Assigned task.
The answer must consist of every line in the data below that holds the word "TEMP".

Task inputs.
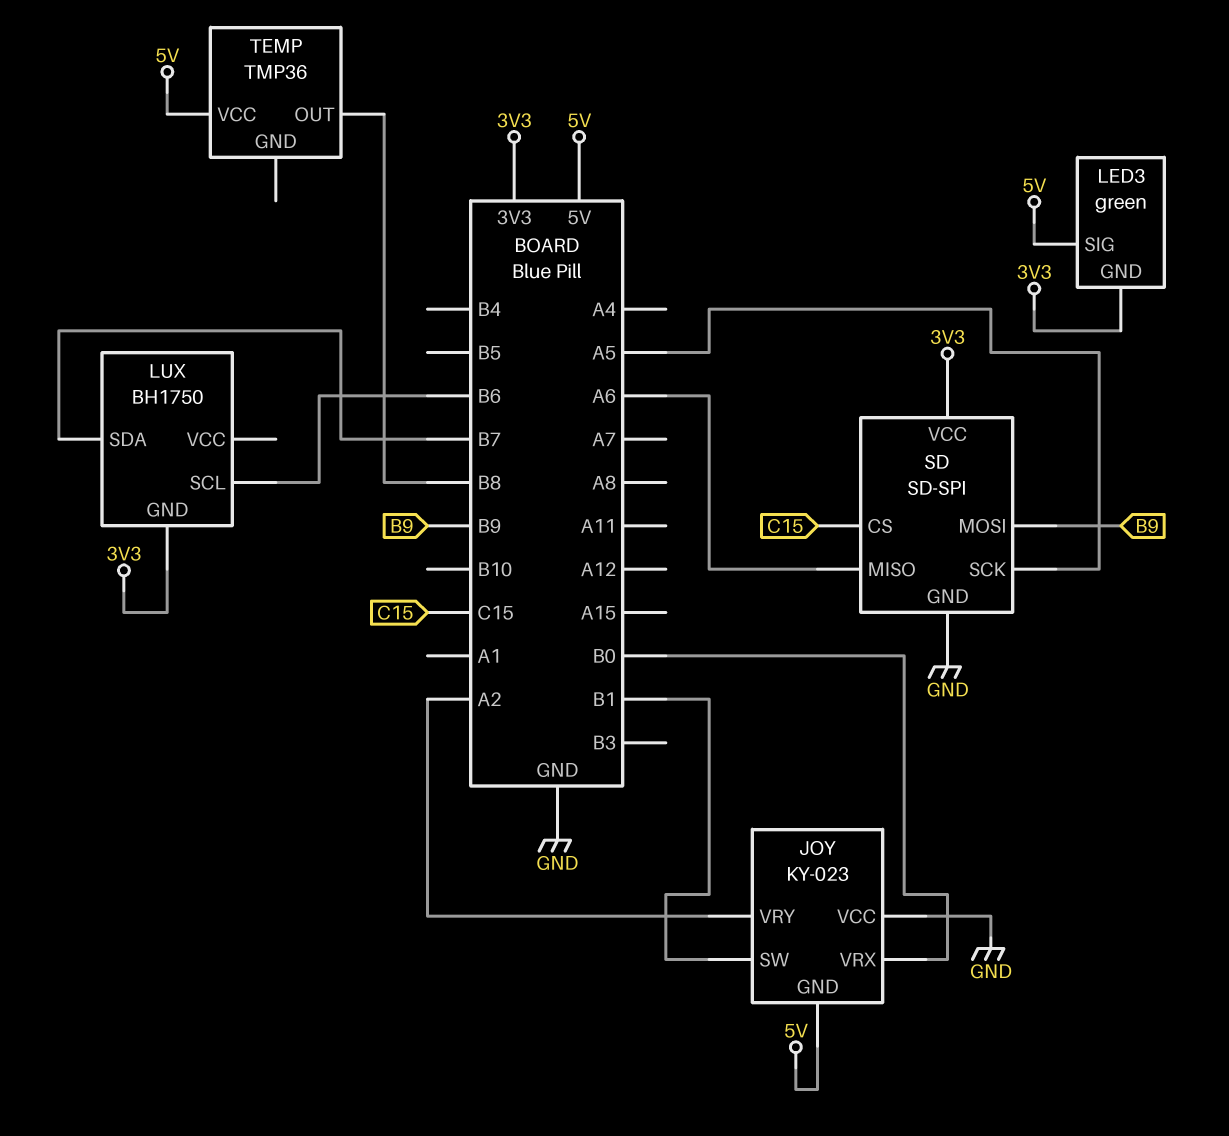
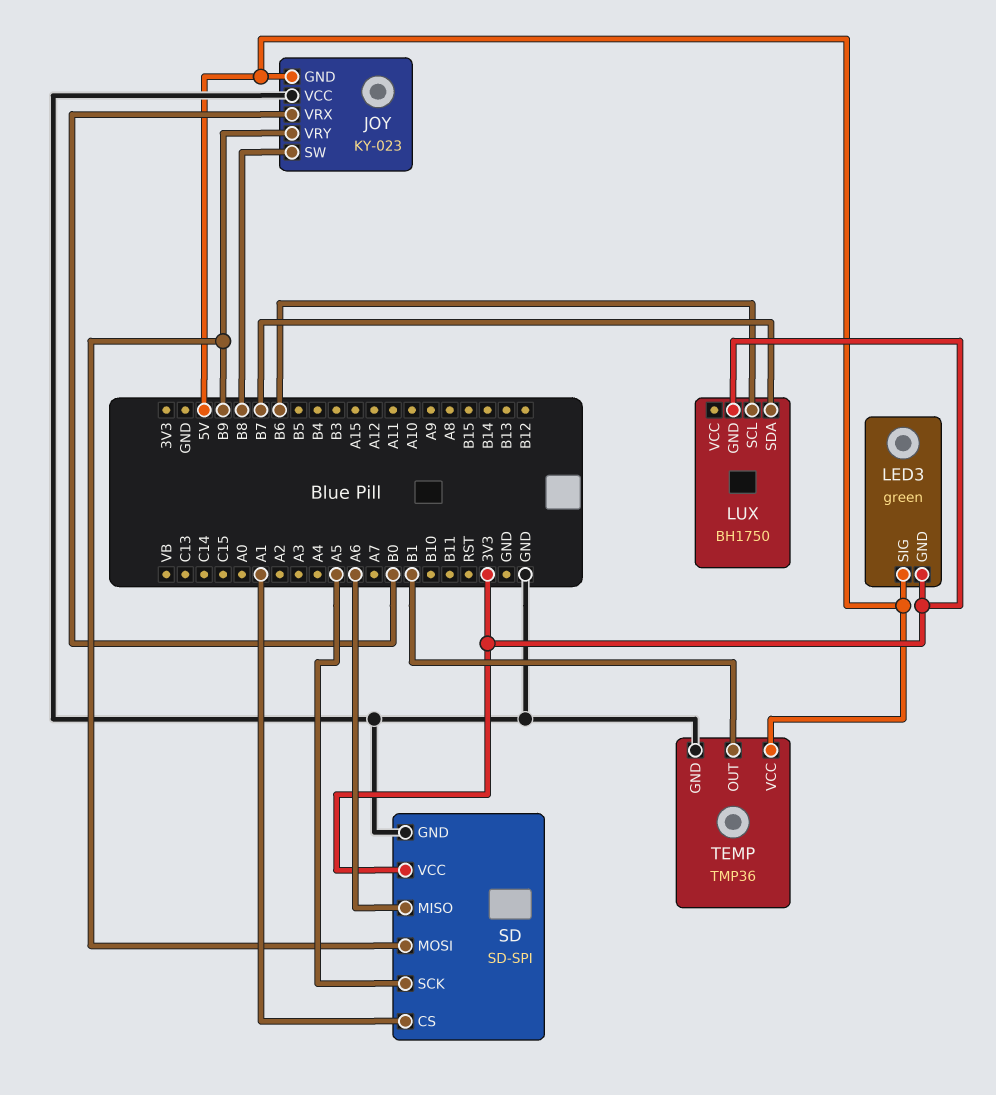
JOY pin SW: B1 -> B8
JOY pin VRY: A2 -> B9
SD pin CS: C15 -> A1
TEMP pin GND: none -> GND
TEMP pin OUT: B8 -> B1

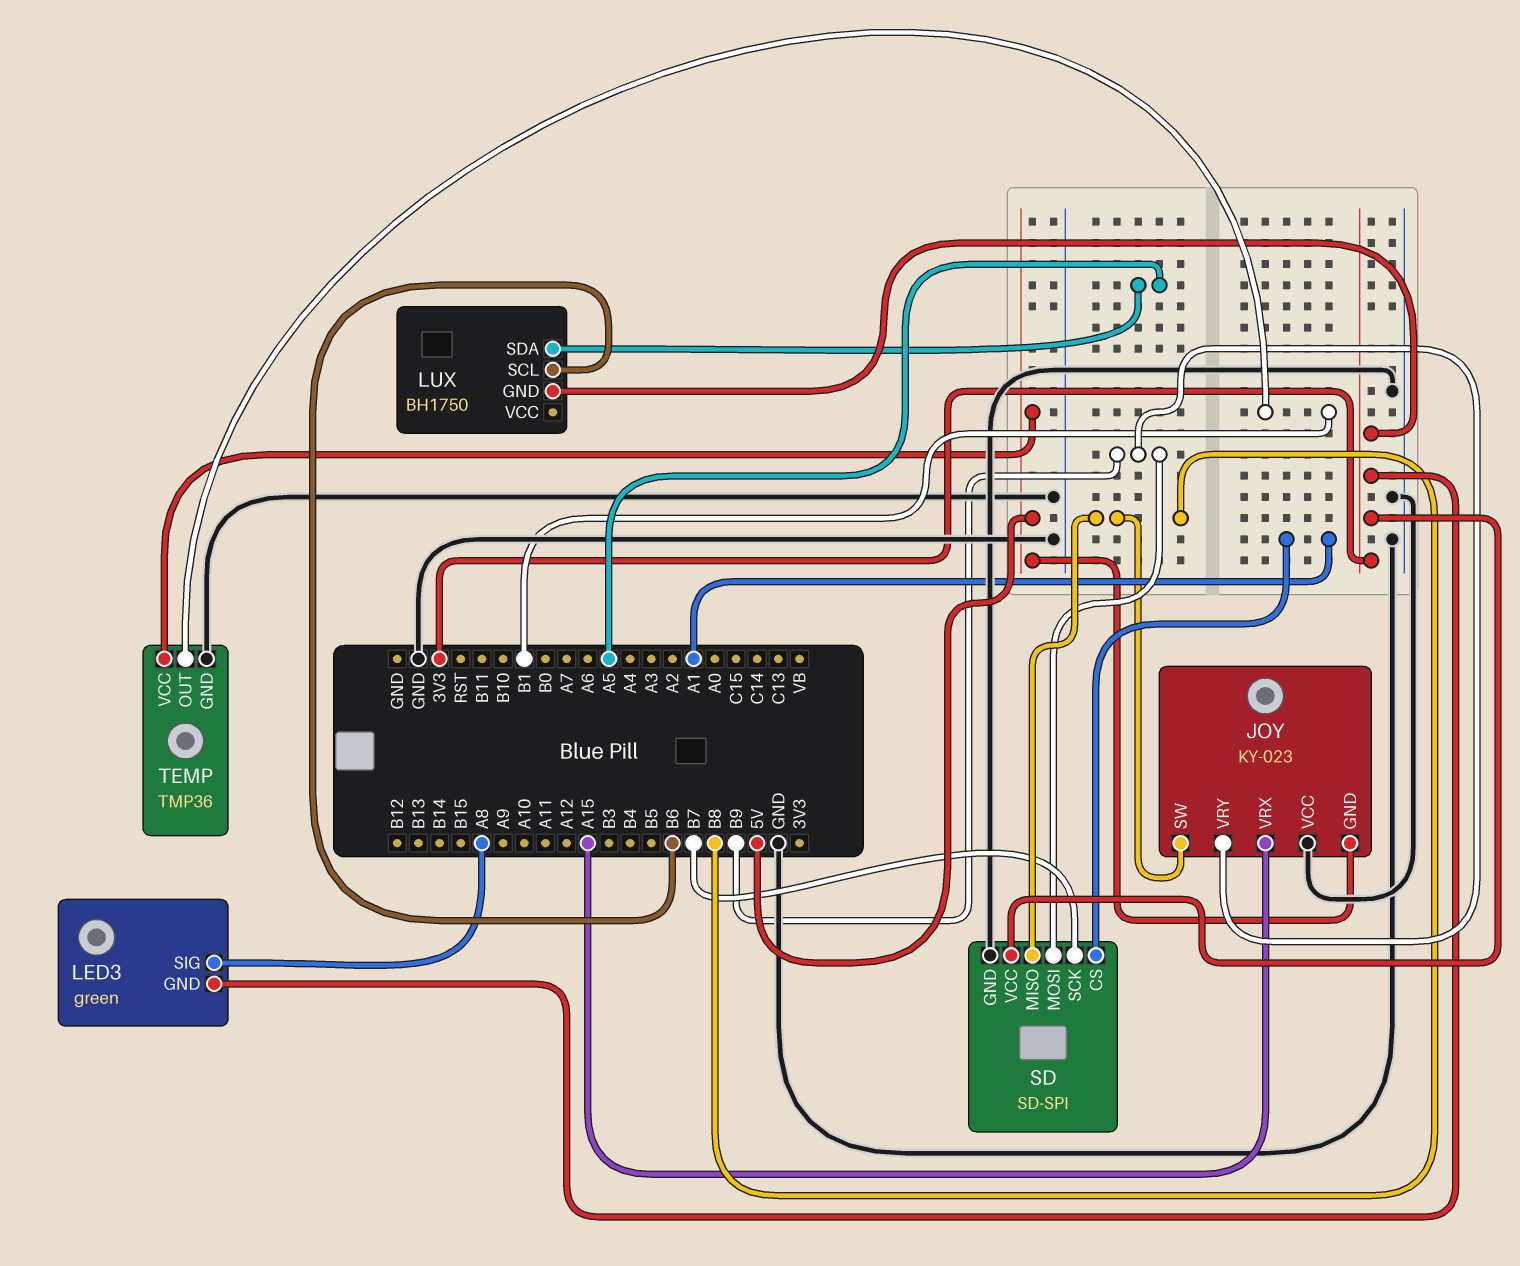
JOY pin VRX: B0 -> A15
LED3 pin SIG: 5V -> A8
LUX pin SDA: B7 -> A5
SD pin MISO: A6 -> B8
SD pin SCK: A5 -> B7

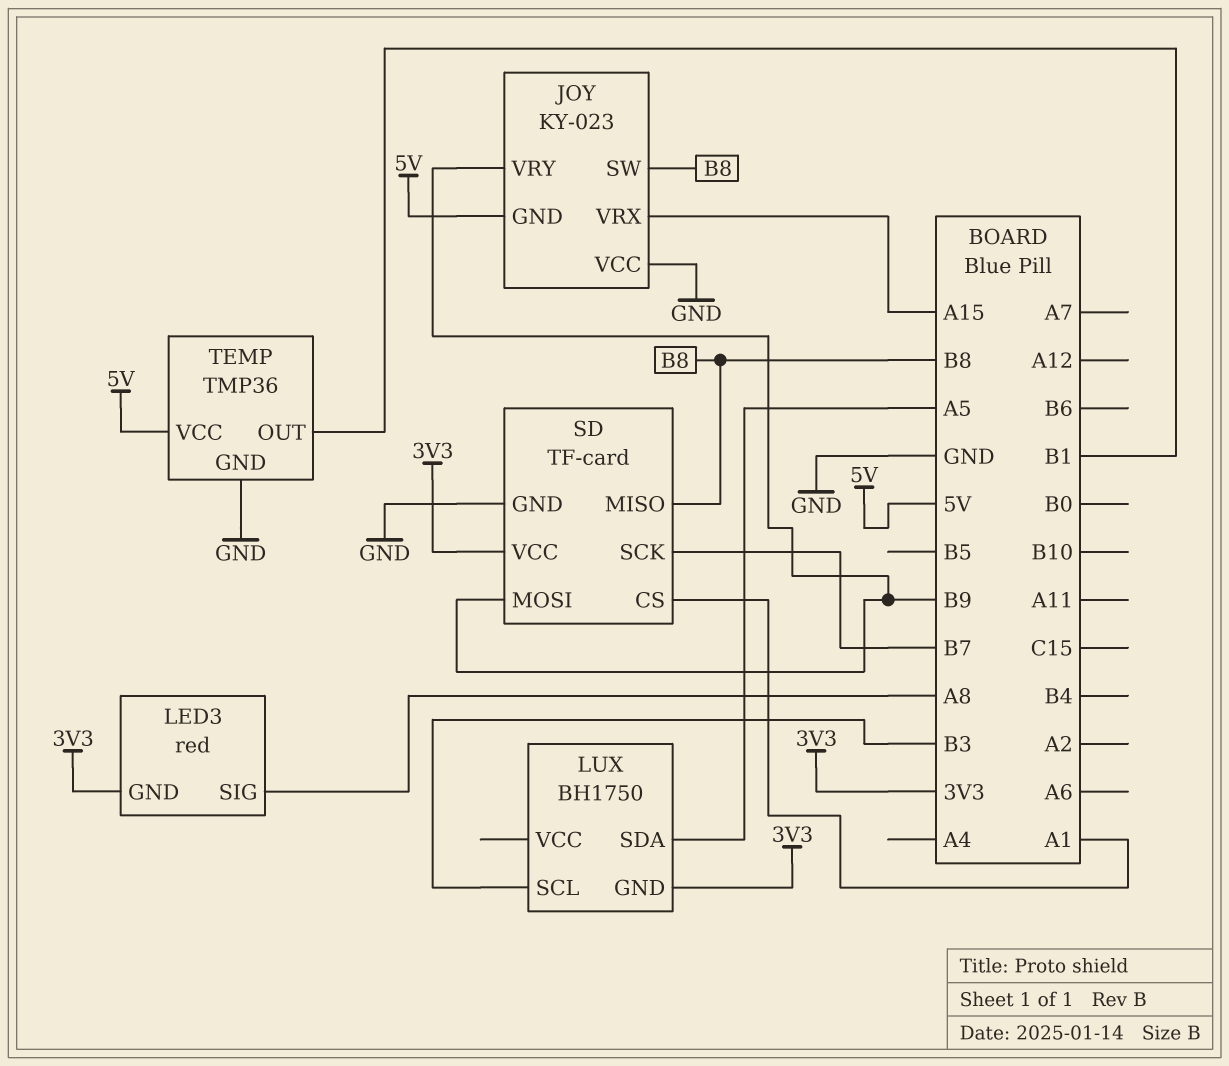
LED3: green -> red
LUX pin SCL: B6 -> B3
SD: SD-SPI -> TF-card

Task result.
TEMP pin GND: none -> GND
TEMP pin OUT: B8 -> B1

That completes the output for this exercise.